● **Task directions**
Restate the whole listing below word for word and keep the images out.

● **Dataset extract**

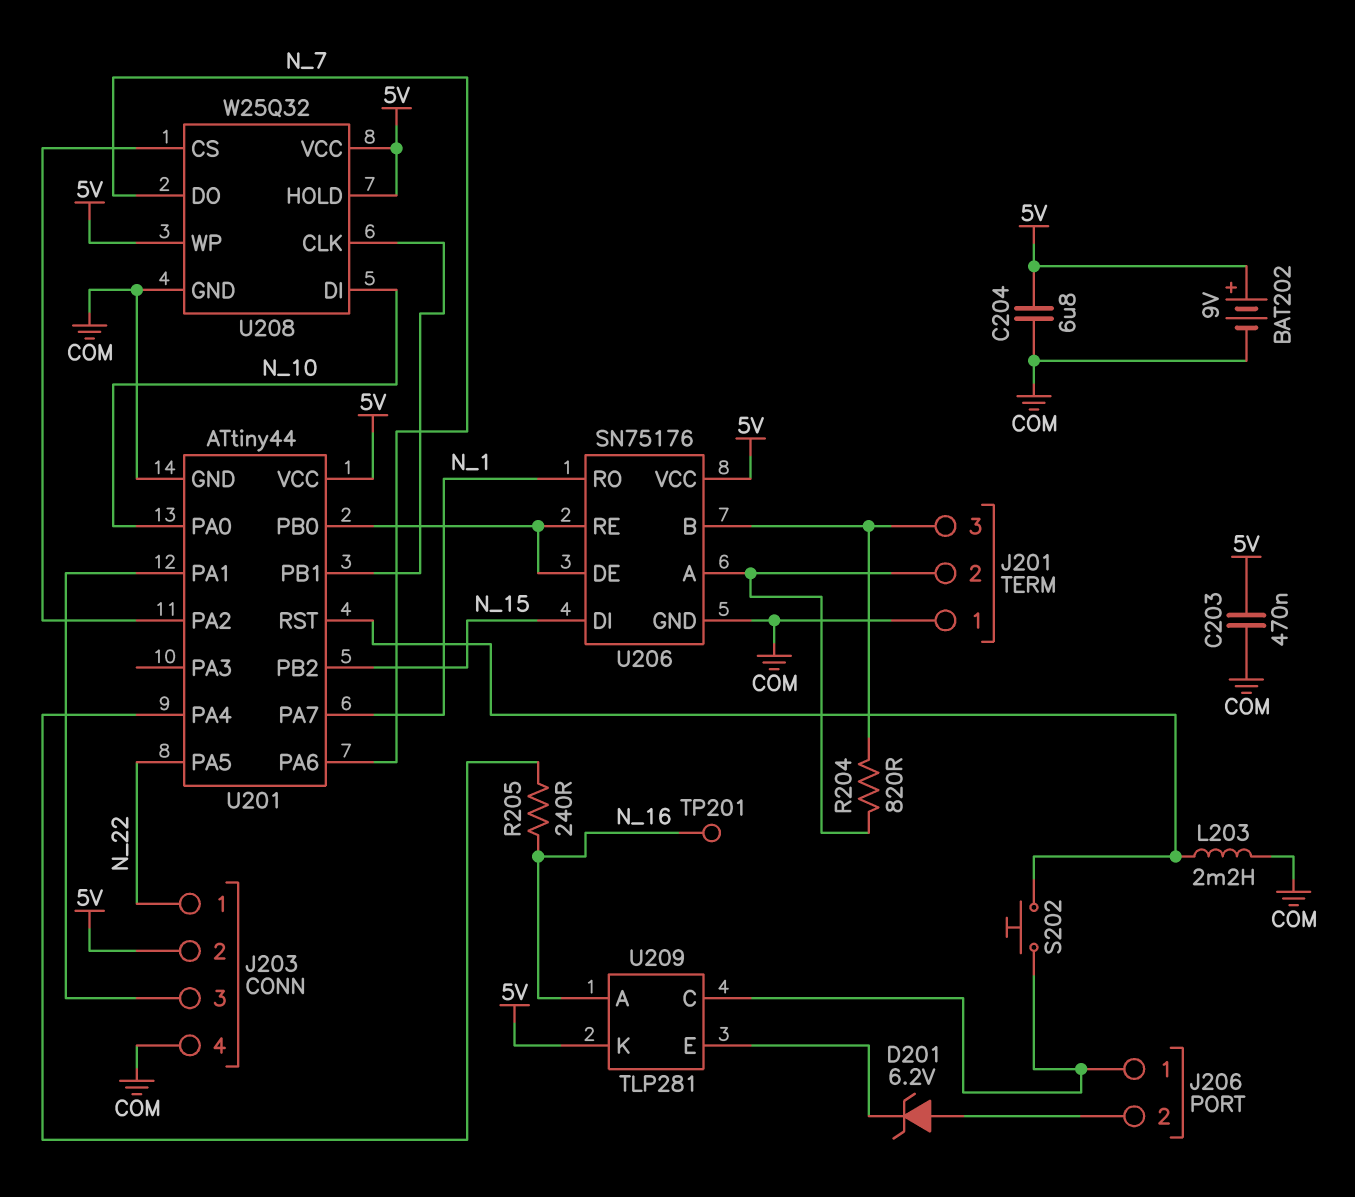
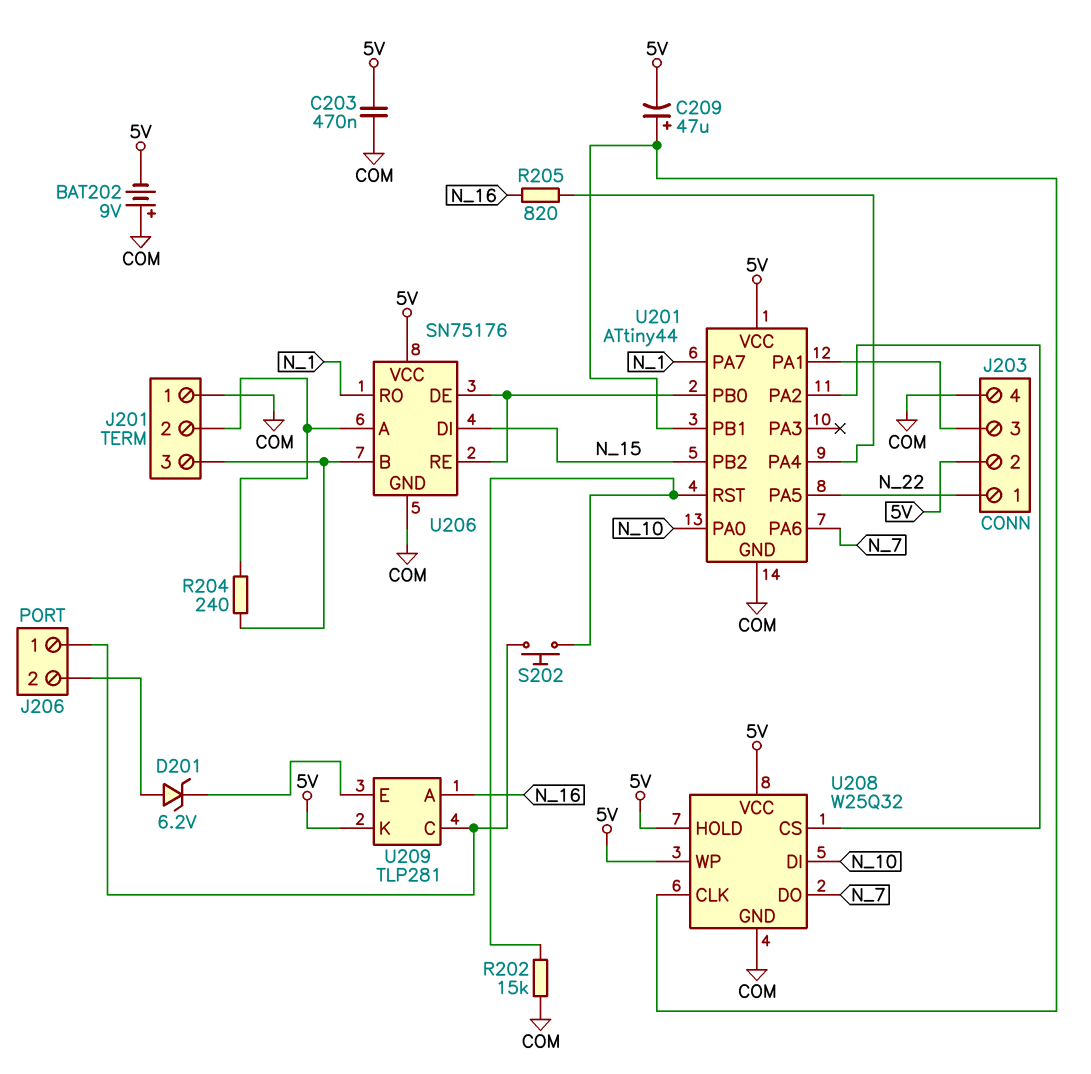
BAT202: 9V (plus 5V, minus COM) -> 9V (plus COM, minus 5V)
C204: 6.8uF (5V, COM) -> none
C209: none -> 47uF (plus U201/PB1, minus 5V)
L203: 2.2mH (COM, U201/RST) -> none
R202: none -> 15k (COM, U201/RST)
R204: 820 (J201/2, J201/3) -> 240 (J201/2, J201/3)
R205: 240 (N_16, U201/PA4) -> 820 (N_16, U201/PA4)
TP201: test point (N_16) -> none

● **Problem solution**
BAT202: 9V (plus 5V, minus COM) -> 9V (plus COM, minus 5V)
C204: 6.8uF (5V, COM) -> none
C209: none -> 47uF (plus U201/PB1, minus 5V)
L203: 2.2mH (COM, U201/RST) -> none
R202: none -> 15k (COM, U201/RST)
R204: 820 (J201/2, J201/3) -> 240 (J201/2, J201/3)
R205: 240 (N_16, U201/PA4) -> 820 (N_16, U201/PA4)
TP201: test point (N_16) -> none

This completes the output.